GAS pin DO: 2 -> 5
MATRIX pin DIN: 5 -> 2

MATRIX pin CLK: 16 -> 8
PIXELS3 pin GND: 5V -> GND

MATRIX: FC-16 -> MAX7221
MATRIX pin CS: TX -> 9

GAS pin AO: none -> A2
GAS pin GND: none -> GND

────────────────────────────────────────

Task to carry out:
Nothing should be left out: return all of the records exactly.

Exercise result:
GAS pin DO: 2 -> 5
MATRIX pin DIN: 5 -> 2

MATRIX pin CLK: 16 -> 8
PIXELS3 pin GND: 5V -> GND

MATRIX: FC-16 -> MAX7221
MATRIX pin CS: TX -> 9

GAS pin AO: none -> A2
GAS pin GND: none -> GND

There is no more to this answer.